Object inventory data
----

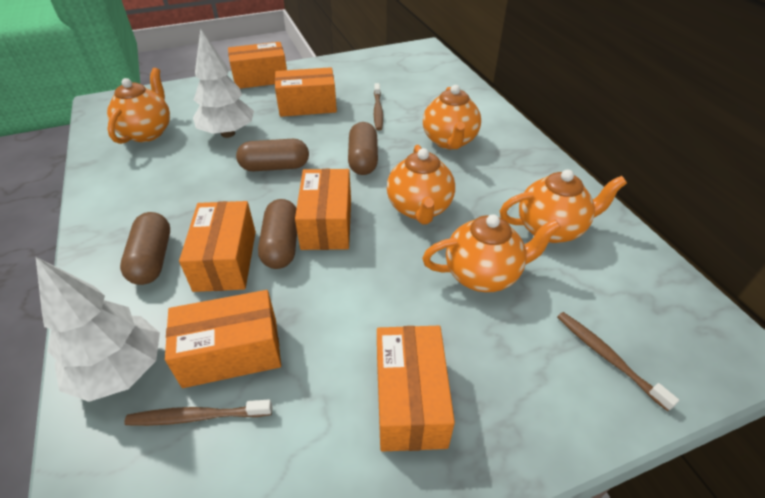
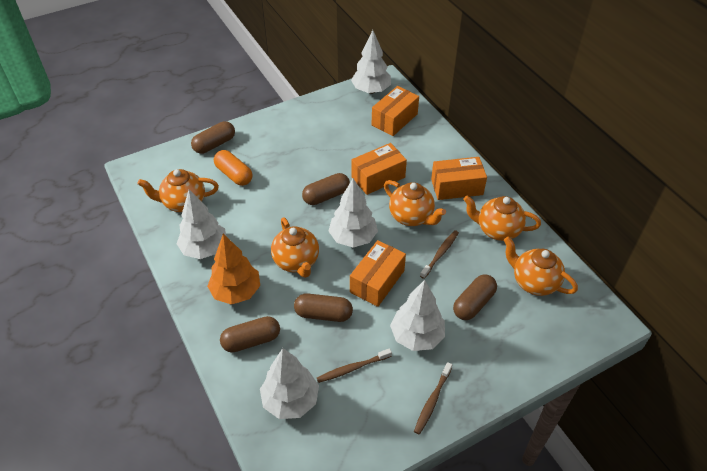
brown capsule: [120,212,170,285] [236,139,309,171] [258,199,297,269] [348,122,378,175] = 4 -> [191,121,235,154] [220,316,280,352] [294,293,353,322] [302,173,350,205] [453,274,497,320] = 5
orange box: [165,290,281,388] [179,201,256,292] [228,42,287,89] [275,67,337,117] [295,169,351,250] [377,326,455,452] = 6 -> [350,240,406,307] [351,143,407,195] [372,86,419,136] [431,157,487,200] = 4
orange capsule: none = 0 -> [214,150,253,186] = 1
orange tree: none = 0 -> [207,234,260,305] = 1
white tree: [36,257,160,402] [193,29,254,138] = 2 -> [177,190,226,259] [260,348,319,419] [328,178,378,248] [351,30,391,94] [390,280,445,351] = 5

----

WHAT YOU ARE ASKED TO DO. All of the entries above are to be duplicated exactly, with every image left out.

OUTPUT BELOW.
brown capsule: [120,212,170,285] [236,139,309,171] [258,199,297,269] [348,122,378,175] = 4 -> [191,121,235,154] [220,316,280,352] [294,293,353,322] [302,173,350,205] [453,274,497,320] = 5
orange box: [165,290,281,388] [179,201,256,292] [228,42,287,89] [275,67,337,117] [295,169,351,250] [377,326,455,452] = 6 -> [350,240,406,307] [351,143,407,195] [372,86,419,136] [431,157,487,200] = 4
orange capsule: none = 0 -> [214,150,253,186] = 1
orange tree: none = 0 -> [207,234,260,305] = 1
white tree: [36,257,160,402] [193,29,254,138] = 2 -> [177,190,226,259] [260,348,319,419] [328,178,378,248] [351,30,391,94] [390,280,445,351] = 5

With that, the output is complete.